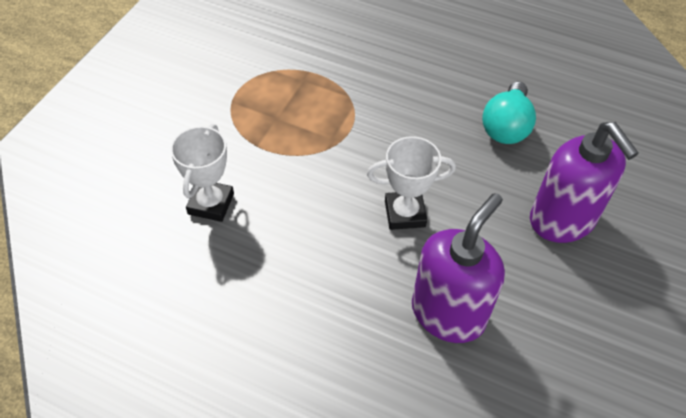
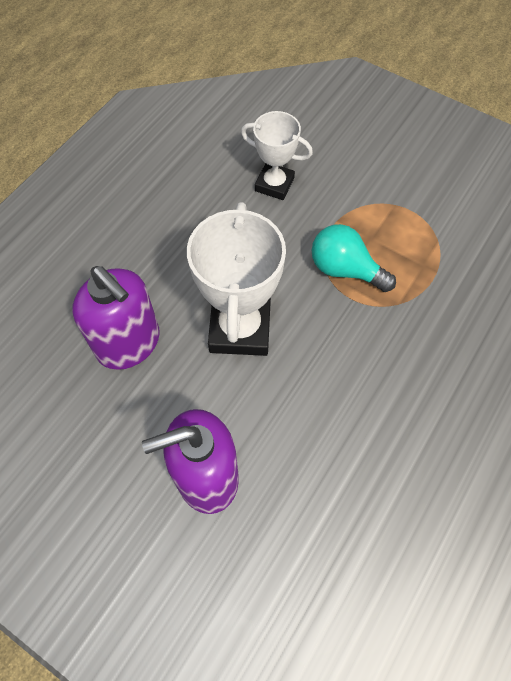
camera: 100 degrees right, 10 degrees up
(405, 213) = (240, 328): white trophy -> white trophy, size x1.64
(506, 127) = (343, 454): turquoise light bulb -> turquoise light bulb (345, 269)

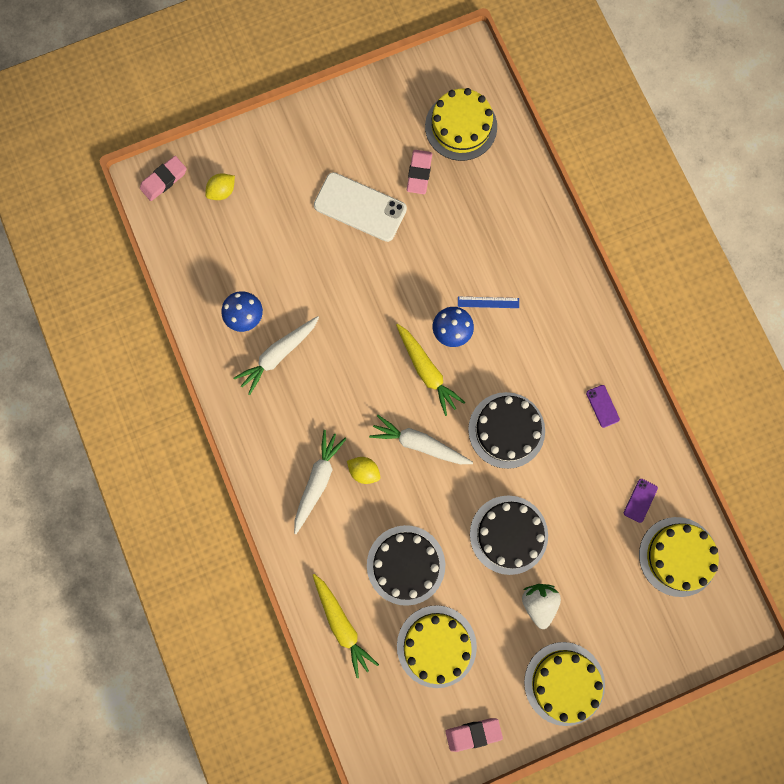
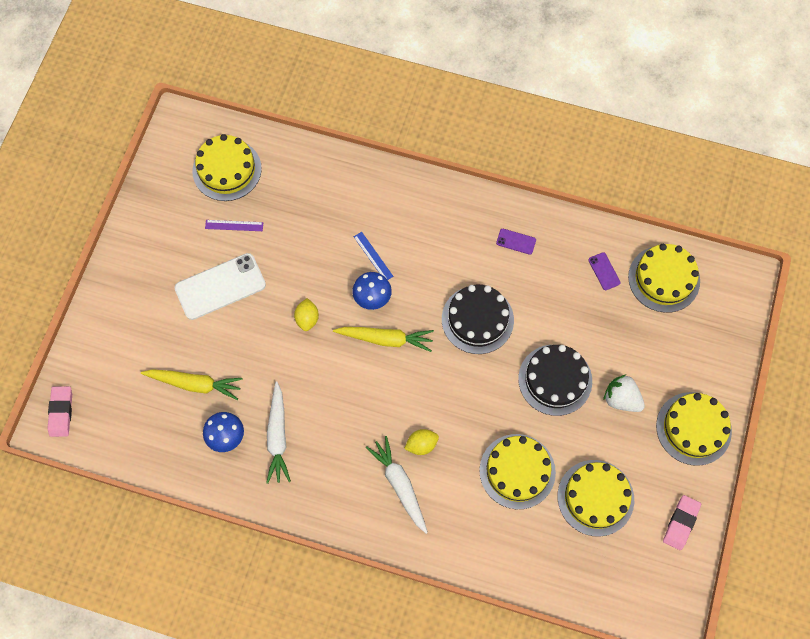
camera: 50 degrees left, 10 degrees down
(222, 191) = (112, 376): yellow lemon -> yellow lemon (307, 319)
(342, 625) = (524, 555): yellow carrot -> yellow carrot (195, 384)
(406, 565) = (517, 471): black cake -> yellow cake
(419, 173) = (234, 225): pink eraser -> purple ruler
(419, 443) = (435, 388): white carrot -> none
(488, 302) = (373, 256): blue ruler -> blue ruler turned 75 degrees counterclockwise

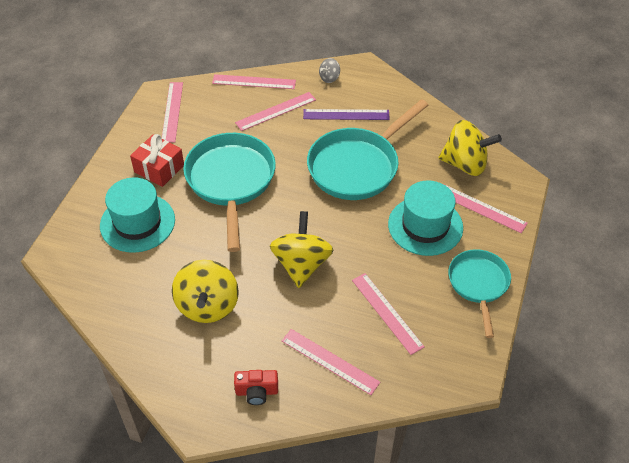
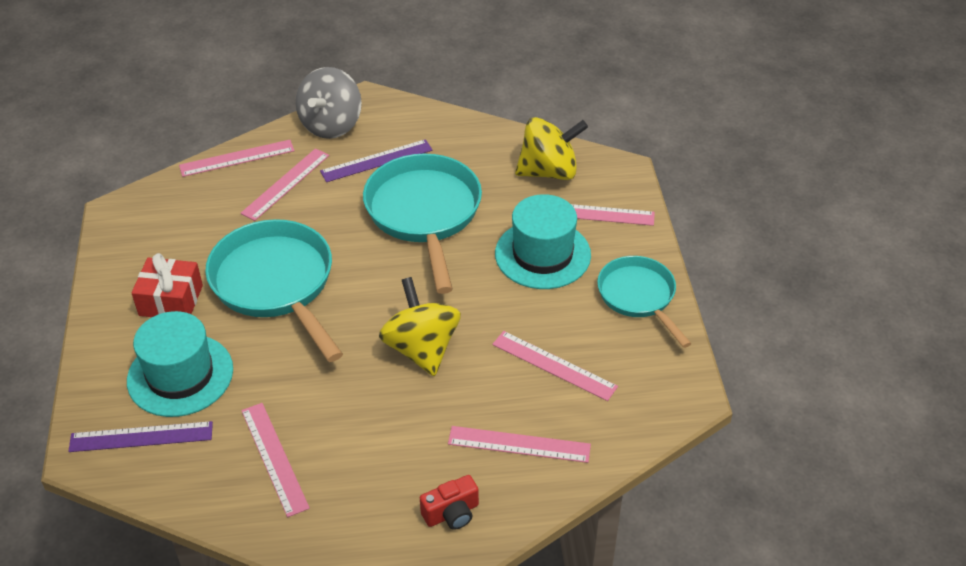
camera: 25 degrees left, 5 degrees down
(92, 256) = (141, 437): none -> purple ruler
(172, 111) = (148, 226): pink ruler -> pink ruler (274, 458)
(208, 305) = (332, 439): yellow spinning top -> none
(329, 78) = (331, 125): grey spinning top -> grey spinning top, size x2.13
(357, 166) = (424, 214): turquoise pan -> turquoise pan turned 150 degrees clockwise

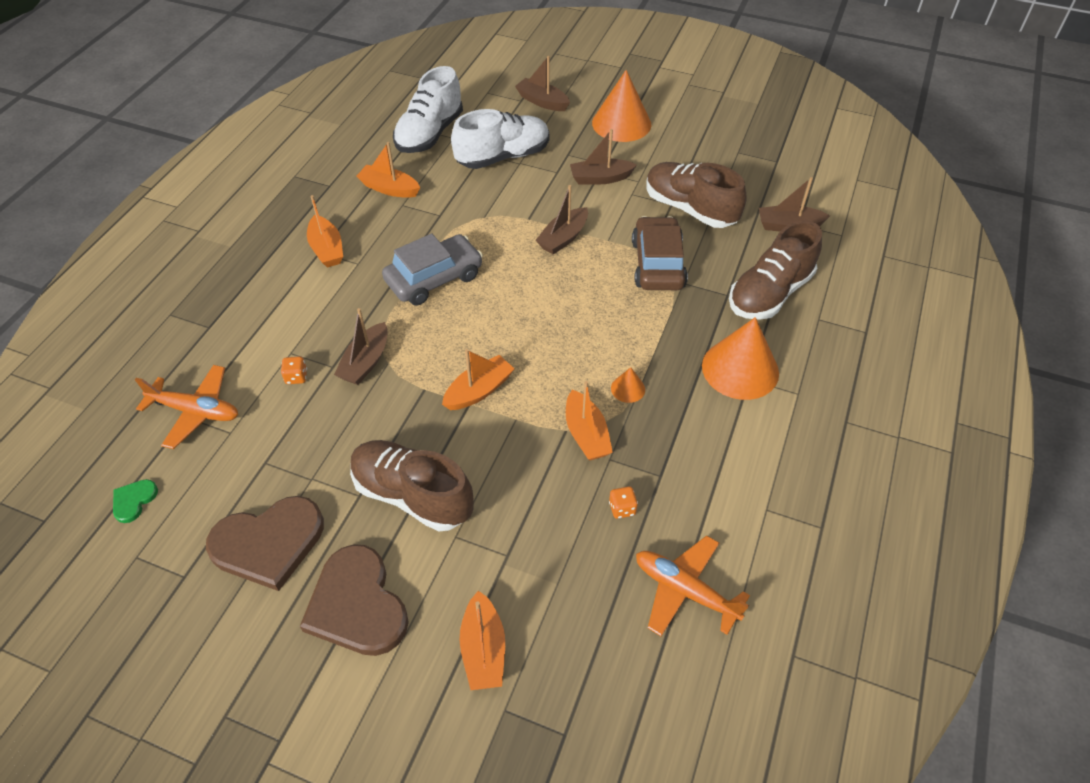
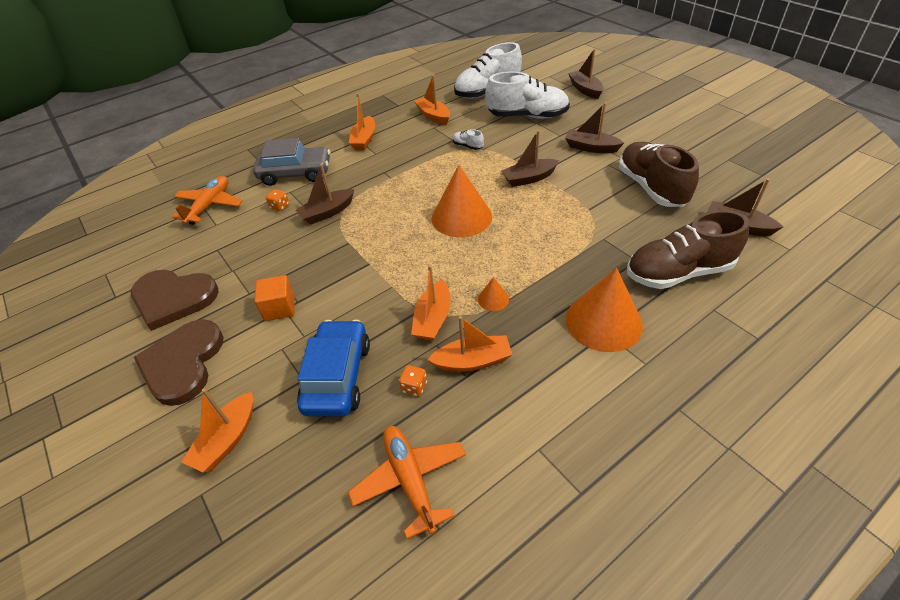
camera: 35 degrees right, 5 degrees down
(134, 501) = (134, 242): green heart -> none
(196, 411) = (210, 205): orange plane -> orange plane turned 120 degrees counterclockwise
(412, 495) = (279, 308): brown shoe -> orange cube
(434, 278) = (415, 177): grey car -> grey car (295, 173)
(464, 218) = (468, 146): none -> white shoe
(479, 390) = (382, 257): orange boat -> orange boat (473, 361)
(540, 535) = (337, 376): none -> blue car
(621, 123) = (638, 116): orange cone -> orange cone (461, 217)
(657, 264) = (591, 218): brown car -> none

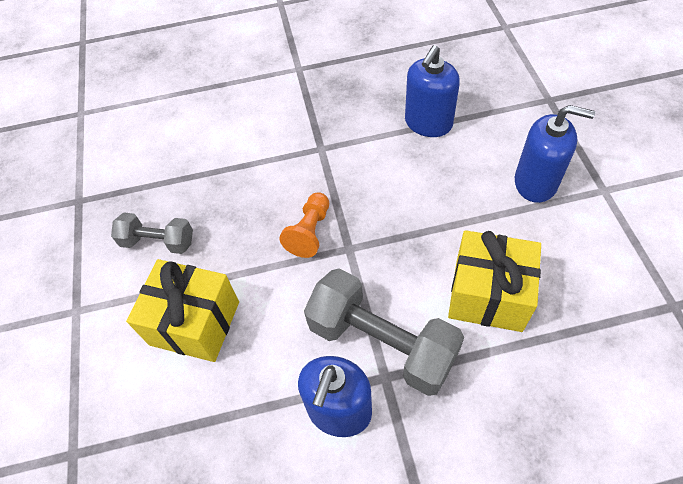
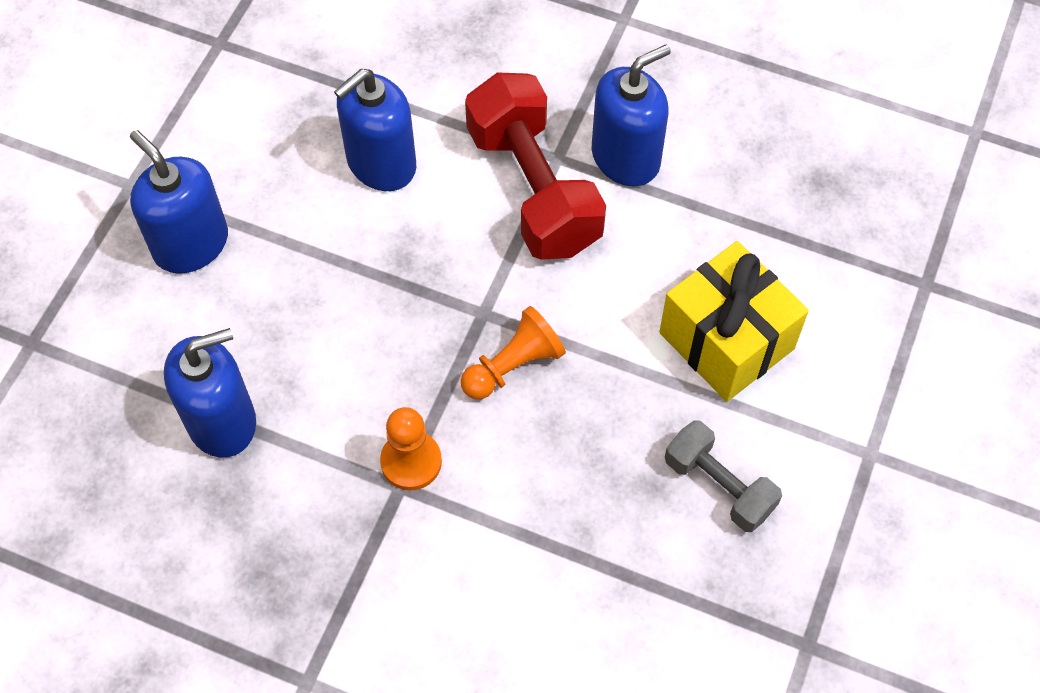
camera: 150 degrees left, 5 degrees up
(324, 160) = (411, 461): none -> orange pawn
(382, 343) = (533, 189): grey dumbbell -> red dumbbell
(488, 295) = (381, 163): yellow gift -> blue soap dispenser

Task prompt> Each entry above must be printed exactly, apart from its pictures.

Written solution>
camera: 100 degrees right, 10 degrees up
(405, 213) = (240, 328): white trophy -> white trophy, size x1.64
(506, 127) = (343, 454): turquoise light bulb -> turquoise light bulb (345, 269)

camera: 50 degrees left, 10 degrees down
(222, 191) = (112, 376): yellow lemon -> yellow lemon (307, 319)
(342, 625) = (524, 555): yellow carrot -> yellow carrot (195, 384)
(406, 565) = (517, 471): black cake -> yellow cake
(419, 173) = (234, 225): pink eraser -> purple ruler
(419, 443) = (435, 388): white carrot -> none
(488, 302) = (373, 256): blue ruler -> blue ruler turned 75 degrees counterclockwise

camera: 25 degrees left, 5 degrees down
(92, 256) = (141, 437): none -> purple ruler
(172, 111) = (148, 226): pink ruler -> pink ruler (274, 458)
(208, 305) = (332, 439): yellow spinning top -> none
(329, 78) = (331, 125): grey spinning top -> grey spinning top, size x2.13
(357, 166) = (424, 214): turquoise pan -> turquoise pan turned 150 degrees clockwise

camera: 35 degrees right, 5 degrees down
(134, 501) = (134, 242): green heart -> none
(196, 411) = (210, 205): orange plane -> orange plane turned 120 degrees counterclockwise
(412, 495) = (279, 308): brown shoe -> orange cube
(434, 278) = (415, 177): grey car -> grey car (295, 173)
(464, 218) = (468, 146): none -> white shoe
(479, 390) = (382, 257): orange boat -> orange boat (473, 361)
(540, 535) = (337, 376): none -> blue car
(621, 123) = (638, 116): orange cone -> orange cone (461, 217)
(657, 264) = (591, 218): brown car -> none

camera: 150 degrees left, 5 degrees up
(324, 160) = (411, 461): none -> orange pawn
(382, 343) = (533, 189): grey dumbbell -> red dumbbell
(488, 295) = (381, 163): yellow gift -> blue soap dispenser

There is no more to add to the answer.